_Exercise requirements_
Both the line containing "C9: 12pF (GND, XO) -> 12pF (GND, INT2)" and the line containing "C201: 3300uF (plus" belong to the span. Output exactly that span from the listing below, and nothing outside it.

<<<<

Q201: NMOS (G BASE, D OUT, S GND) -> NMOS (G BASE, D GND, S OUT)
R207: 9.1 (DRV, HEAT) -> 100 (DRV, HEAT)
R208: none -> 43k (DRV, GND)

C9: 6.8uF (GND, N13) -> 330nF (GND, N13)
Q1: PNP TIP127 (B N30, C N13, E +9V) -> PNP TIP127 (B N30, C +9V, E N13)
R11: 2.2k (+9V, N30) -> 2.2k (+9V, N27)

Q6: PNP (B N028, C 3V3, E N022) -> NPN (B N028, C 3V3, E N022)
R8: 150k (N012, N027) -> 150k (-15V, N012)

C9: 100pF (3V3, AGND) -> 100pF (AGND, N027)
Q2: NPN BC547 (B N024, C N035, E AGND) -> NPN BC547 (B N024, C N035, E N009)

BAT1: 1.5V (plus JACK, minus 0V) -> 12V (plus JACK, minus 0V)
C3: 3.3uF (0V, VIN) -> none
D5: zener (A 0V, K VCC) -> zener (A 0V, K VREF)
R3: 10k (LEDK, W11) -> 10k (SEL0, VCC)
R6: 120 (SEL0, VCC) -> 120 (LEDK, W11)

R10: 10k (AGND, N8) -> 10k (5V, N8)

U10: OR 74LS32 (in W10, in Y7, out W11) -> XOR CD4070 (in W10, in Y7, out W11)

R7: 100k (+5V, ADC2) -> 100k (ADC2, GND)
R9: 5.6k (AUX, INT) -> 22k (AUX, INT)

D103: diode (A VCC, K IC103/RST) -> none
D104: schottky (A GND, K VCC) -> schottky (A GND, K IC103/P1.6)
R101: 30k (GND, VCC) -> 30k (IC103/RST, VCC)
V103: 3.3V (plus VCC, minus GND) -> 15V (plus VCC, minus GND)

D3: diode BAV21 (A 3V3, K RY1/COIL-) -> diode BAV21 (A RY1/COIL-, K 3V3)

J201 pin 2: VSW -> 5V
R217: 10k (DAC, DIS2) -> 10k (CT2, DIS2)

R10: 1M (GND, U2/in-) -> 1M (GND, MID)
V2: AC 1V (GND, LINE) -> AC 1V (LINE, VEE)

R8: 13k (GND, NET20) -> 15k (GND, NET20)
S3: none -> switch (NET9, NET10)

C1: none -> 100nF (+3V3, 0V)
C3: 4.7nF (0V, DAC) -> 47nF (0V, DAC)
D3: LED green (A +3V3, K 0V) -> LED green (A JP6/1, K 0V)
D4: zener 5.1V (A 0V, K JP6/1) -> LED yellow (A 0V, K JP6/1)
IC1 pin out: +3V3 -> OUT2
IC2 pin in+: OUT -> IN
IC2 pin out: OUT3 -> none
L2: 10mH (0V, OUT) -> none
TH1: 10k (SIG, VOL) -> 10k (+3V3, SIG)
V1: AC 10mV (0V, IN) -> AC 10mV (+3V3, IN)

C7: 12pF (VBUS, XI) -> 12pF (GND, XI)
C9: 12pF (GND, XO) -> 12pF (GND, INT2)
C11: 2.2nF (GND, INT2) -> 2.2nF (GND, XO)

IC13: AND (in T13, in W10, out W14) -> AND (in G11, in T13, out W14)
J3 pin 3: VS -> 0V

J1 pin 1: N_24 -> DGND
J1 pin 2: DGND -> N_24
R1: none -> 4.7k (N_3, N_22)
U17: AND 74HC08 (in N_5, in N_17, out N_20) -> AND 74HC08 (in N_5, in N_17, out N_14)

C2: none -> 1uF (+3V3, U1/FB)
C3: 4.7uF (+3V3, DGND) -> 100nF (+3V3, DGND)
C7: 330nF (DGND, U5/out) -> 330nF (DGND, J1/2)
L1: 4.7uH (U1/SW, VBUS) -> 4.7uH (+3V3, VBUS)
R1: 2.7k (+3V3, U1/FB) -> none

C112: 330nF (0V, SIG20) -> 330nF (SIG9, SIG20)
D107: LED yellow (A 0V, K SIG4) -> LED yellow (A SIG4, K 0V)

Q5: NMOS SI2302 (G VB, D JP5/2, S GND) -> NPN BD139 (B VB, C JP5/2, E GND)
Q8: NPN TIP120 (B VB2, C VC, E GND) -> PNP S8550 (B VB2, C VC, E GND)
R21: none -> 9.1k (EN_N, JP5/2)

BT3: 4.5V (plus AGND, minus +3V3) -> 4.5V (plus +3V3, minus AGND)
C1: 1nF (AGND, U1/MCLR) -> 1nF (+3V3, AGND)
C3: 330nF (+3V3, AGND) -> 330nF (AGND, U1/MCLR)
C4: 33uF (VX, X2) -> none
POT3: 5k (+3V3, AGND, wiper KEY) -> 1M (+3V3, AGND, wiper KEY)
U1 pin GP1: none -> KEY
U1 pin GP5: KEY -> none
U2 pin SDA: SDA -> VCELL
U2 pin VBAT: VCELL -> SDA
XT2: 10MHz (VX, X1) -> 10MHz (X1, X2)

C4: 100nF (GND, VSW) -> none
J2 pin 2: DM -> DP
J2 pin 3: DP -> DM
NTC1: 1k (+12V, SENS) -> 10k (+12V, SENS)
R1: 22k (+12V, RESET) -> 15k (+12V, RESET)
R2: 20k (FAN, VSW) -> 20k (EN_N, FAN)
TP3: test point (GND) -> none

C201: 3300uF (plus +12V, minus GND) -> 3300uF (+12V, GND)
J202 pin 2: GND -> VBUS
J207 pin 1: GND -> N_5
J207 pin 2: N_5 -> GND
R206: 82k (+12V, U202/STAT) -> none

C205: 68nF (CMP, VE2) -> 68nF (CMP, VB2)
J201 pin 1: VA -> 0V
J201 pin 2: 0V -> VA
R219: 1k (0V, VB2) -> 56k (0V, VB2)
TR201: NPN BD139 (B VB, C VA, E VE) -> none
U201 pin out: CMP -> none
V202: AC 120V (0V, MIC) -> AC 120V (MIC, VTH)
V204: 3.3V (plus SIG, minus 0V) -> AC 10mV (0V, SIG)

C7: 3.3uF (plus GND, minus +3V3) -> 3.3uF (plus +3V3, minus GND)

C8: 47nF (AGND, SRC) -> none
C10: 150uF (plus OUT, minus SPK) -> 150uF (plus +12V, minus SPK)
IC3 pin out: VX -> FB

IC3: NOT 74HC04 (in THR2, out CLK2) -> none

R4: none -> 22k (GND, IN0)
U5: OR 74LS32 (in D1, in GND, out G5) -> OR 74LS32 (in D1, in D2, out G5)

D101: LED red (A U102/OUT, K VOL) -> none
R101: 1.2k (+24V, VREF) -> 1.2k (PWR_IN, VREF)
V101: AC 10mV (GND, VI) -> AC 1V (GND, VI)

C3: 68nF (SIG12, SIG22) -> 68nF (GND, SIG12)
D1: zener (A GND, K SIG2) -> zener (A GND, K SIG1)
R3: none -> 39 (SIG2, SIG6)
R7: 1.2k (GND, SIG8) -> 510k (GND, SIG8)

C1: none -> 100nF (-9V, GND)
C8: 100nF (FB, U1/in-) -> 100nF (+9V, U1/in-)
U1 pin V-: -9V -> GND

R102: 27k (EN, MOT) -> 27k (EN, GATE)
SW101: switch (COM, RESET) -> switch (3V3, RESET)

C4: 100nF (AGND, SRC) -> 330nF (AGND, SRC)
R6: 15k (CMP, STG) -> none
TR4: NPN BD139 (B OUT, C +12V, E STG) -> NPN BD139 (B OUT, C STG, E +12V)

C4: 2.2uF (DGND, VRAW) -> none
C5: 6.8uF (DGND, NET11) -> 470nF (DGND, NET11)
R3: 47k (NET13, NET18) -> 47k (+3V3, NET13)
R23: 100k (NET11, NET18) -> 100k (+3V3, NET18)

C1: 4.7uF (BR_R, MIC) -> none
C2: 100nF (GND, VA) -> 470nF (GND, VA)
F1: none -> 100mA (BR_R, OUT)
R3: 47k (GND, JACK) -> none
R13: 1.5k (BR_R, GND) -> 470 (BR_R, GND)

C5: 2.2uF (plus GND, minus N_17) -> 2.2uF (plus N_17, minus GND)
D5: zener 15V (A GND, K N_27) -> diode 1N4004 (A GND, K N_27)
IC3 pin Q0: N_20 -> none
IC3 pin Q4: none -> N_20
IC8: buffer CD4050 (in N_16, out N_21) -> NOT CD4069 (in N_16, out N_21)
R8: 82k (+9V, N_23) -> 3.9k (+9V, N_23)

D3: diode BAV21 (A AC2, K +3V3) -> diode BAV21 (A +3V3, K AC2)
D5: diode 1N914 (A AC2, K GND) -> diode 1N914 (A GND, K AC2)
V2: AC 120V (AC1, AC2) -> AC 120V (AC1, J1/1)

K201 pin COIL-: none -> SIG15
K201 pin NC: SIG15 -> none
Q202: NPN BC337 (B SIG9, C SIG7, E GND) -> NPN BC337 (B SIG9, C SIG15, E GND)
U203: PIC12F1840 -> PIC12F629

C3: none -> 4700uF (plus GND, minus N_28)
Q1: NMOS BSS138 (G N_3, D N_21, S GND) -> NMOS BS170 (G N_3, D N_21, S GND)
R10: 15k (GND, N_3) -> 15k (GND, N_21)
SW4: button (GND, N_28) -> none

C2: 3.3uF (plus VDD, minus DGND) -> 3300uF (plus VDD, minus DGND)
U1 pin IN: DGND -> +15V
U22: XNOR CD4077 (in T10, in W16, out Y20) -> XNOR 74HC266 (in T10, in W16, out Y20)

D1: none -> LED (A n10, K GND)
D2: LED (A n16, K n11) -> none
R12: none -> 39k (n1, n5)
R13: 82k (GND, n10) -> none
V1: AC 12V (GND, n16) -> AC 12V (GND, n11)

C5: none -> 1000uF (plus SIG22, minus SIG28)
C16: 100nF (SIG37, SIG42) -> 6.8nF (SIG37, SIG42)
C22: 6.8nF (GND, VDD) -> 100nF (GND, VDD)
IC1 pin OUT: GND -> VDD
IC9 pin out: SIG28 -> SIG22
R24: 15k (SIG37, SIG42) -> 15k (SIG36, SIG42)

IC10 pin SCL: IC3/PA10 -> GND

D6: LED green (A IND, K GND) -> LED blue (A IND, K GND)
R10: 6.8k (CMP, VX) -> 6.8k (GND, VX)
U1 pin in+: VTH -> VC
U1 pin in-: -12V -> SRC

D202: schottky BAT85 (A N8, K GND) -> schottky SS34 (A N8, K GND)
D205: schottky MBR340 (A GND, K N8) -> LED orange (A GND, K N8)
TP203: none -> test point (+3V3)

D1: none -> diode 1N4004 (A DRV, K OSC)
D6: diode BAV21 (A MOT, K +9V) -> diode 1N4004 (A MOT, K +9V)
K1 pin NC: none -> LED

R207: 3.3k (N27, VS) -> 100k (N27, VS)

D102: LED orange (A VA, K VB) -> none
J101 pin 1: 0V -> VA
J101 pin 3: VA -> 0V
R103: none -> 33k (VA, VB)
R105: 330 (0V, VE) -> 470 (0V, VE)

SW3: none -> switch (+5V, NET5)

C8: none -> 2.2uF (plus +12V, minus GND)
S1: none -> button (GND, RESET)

>>>>

_Task result_
C9: 12pF (GND, XO) -> 12pF (GND, INT2)
C11: 2.2nF (GND, INT2) -> 2.2nF (GND, XO)

IC13: AND (in T13, in W10, out W14) -> AND (in G11, in T13, out W14)
J3 pin 3: VS -> 0V

J1 pin 1: N_24 -> DGND
J1 pin 2: DGND -> N_24
R1: none -> 4.7k (N_3, N_22)
U17: AND 74HC08 (in N_5, in N_17, out N_20) -> AND 74HC08 (in N_5, in N_17, out N_14)

C2: none -> 1uF (+3V3, U1/FB)
C3: 4.7uF (+3V3, DGND) -> 100nF (+3V3, DGND)
C7: 330nF (DGND, U5/out) -> 330nF (DGND, J1/2)
L1: 4.7uH (U1/SW, VBUS) -> 4.7uH (+3V3, VBUS)
R1: 2.7k (+3V3, U1/FB) -> none

C112: 330nF (0V, SIG20) -> 330nF (SIG9, SIG20)
D107: LED yellow (A 0V, K SIG4) -> LED yellow (A SIG4, K 0V)

Q5: NMOS SI2302 (G VB, D JP5/2, S GND) -> NPN BD139 (B VB, C JP5/2, E GND)
Q8: NPN TIP120 (B VB2, C VC, E GND) -> PNP S8550 (B VB2, C VC, E GND)
R21: none -> 9.1k (EN_N, JP5/2)

BT3: 4.5V (plus AGND, minus +3V3) -> 4.5V (plus +3V3, minus AGND)
C1: 1nF (AGND, U1/MCLR) -> 1nF (+3V3, AGND)
C3: 330nF (+3V3, AGND) -> 330nF (AGND, U1/MCLR)
C4: 33uF (VX, X2) -> none
POT3: 5k (+3V3, AGND, wiper KEY) -> 1M (+3V3, AGND, wiper KEY)
U1 pin GP1: none -> KEY
U1 pin GP5: KEY -> none
U2 pin SDA: SDA -> VCELL
U2 pin VBAT: VCELL -> SDA
XT2: 10MHz (VX, X1) -> 10MHz (X1, X2)

C4: 100nF (GND, VSW) -> none
J2 pin 2: DM -> DP
J2 pin 3: DP -> DM
NTC1: 1k (+12V, SENS) -> 10k (+12V, SENS)
R1: 22k (+12V, RESET) -> 15k (+12V, RESET)
R2: 20k (FAN, VSW) -> 20k (EN_N, FAN)
TP3: test point (GND) -> none

C201: 3300uF (plus +12V, minus GND) -> 3300uF (+12V, GND)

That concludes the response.